__DATA SHOWN__
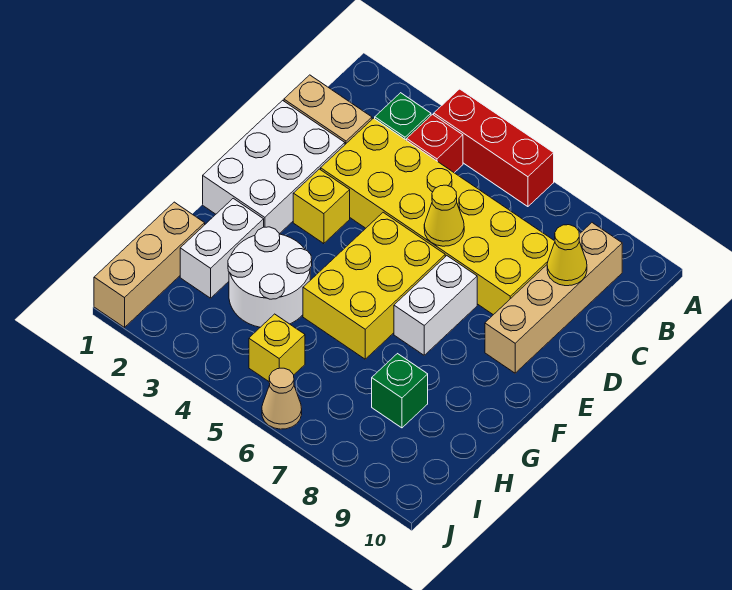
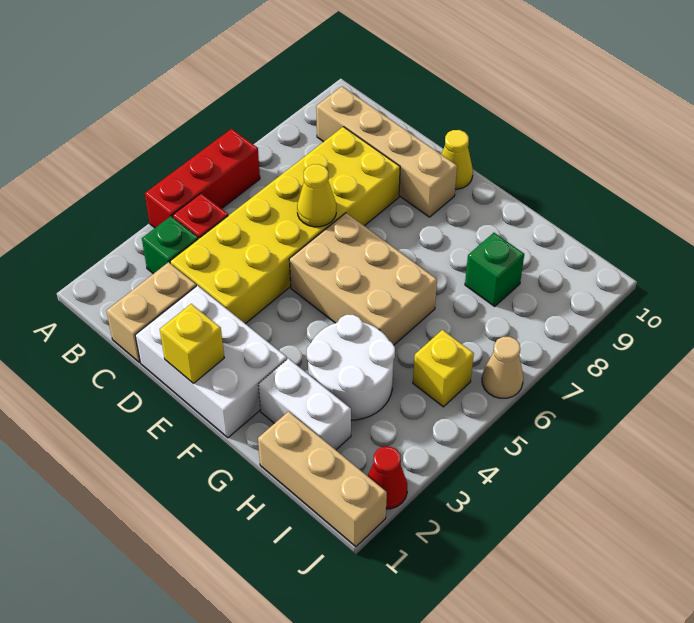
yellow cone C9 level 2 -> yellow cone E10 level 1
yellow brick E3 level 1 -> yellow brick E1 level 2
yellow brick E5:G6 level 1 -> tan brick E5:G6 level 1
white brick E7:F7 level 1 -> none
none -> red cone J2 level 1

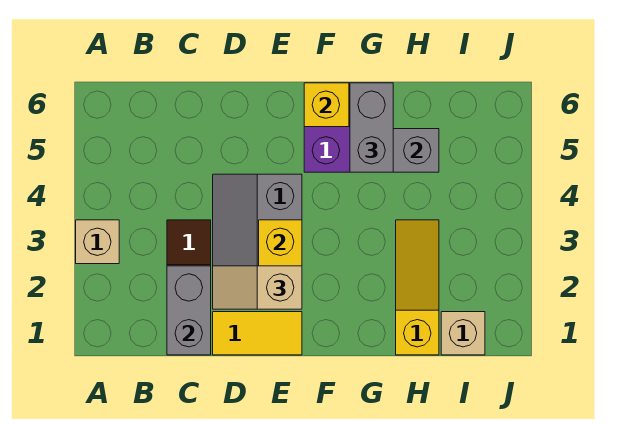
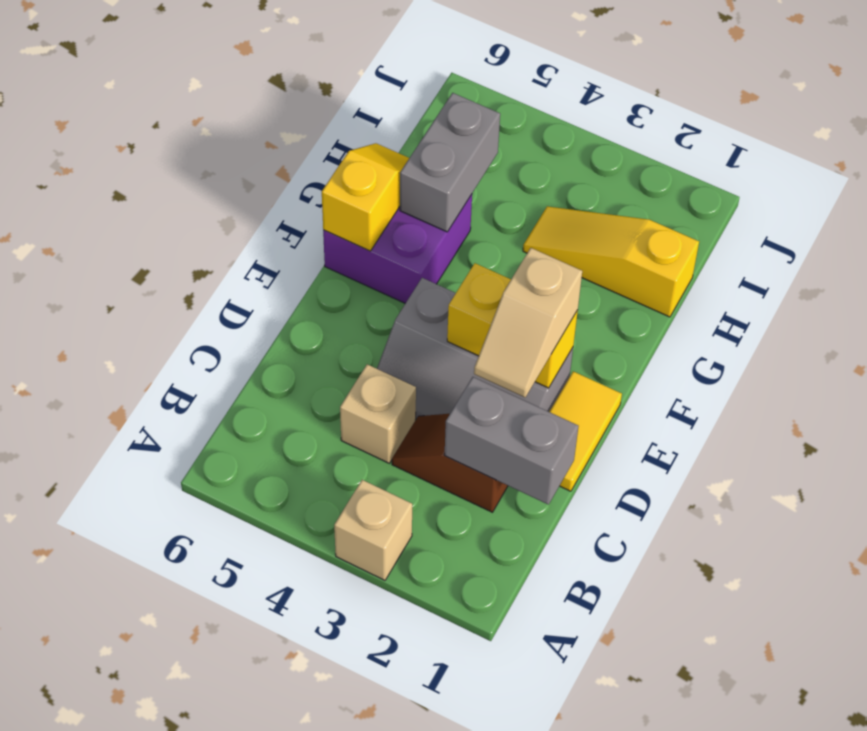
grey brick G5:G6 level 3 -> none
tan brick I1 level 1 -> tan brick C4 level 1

__ACTION ITEM__
All of the lines above should be retyped precisely, apart from the pictures.

__WRITTEN REPLY__
yellow cone C9 level 2 -> yellow cone E10 level 1
yellow brick E3 level 1 -> yellow brick E1 level 2
yellow brick E5:G6 level 1 -> tan brick E5:G6 level 1
white brick E7:F7 level 1 -> none
none -> red cone J2 level 1

grey brick G5:G6 level 3 -> none
tan brick I1 level 1 -> tan brick C4 level 1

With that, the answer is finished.